- What you will do -
Where the listing below reaches the line containing "lime brick A3:B3 level 1 -> none", start writing out lines exactly, and stop once the line containing "lime brick H6" has been written.

- Input records -
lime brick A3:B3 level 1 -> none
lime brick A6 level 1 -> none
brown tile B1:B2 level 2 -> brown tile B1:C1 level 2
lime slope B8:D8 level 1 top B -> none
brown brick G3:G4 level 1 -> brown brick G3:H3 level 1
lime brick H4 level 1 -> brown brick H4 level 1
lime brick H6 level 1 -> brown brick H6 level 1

---

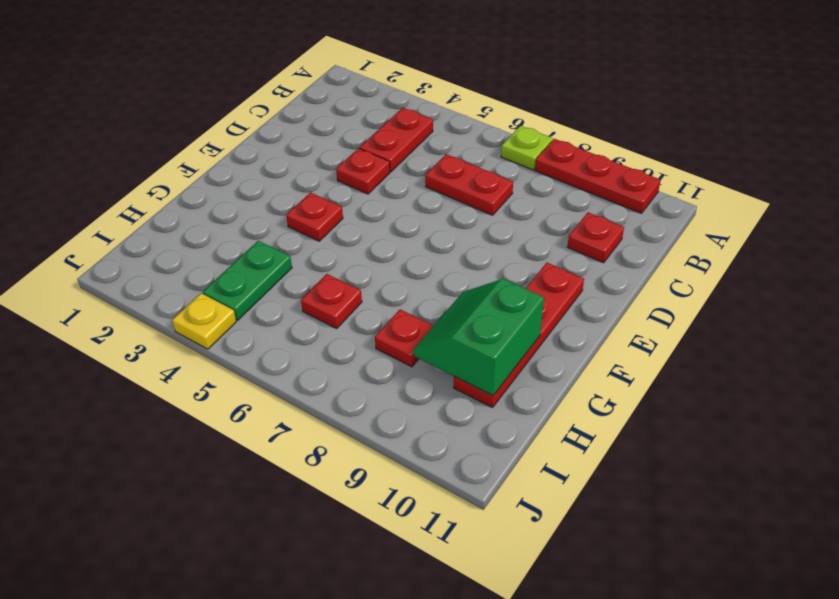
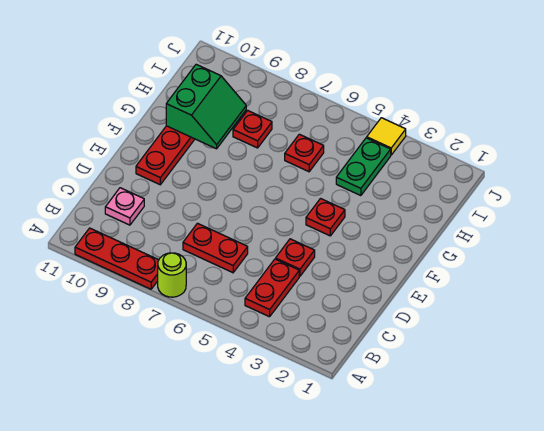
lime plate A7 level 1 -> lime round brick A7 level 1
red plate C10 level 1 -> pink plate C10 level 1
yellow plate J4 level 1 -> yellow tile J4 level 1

- Exercise response -
lime brick A3:B3 level 1 -> none
lime brick A6 level 1 -> none
brown tile B1:B2 level 2 -> brown tile B1:C1 level 2
lime slope B8:D8 level 1 top B -> none
brown brick G3:G4 level 1 -> brown brick G3:H3 level 1
lime brick H4 level 1 -> brown brick H4 level 1
lime brick H6 level 1 -> brown brick H6 level 1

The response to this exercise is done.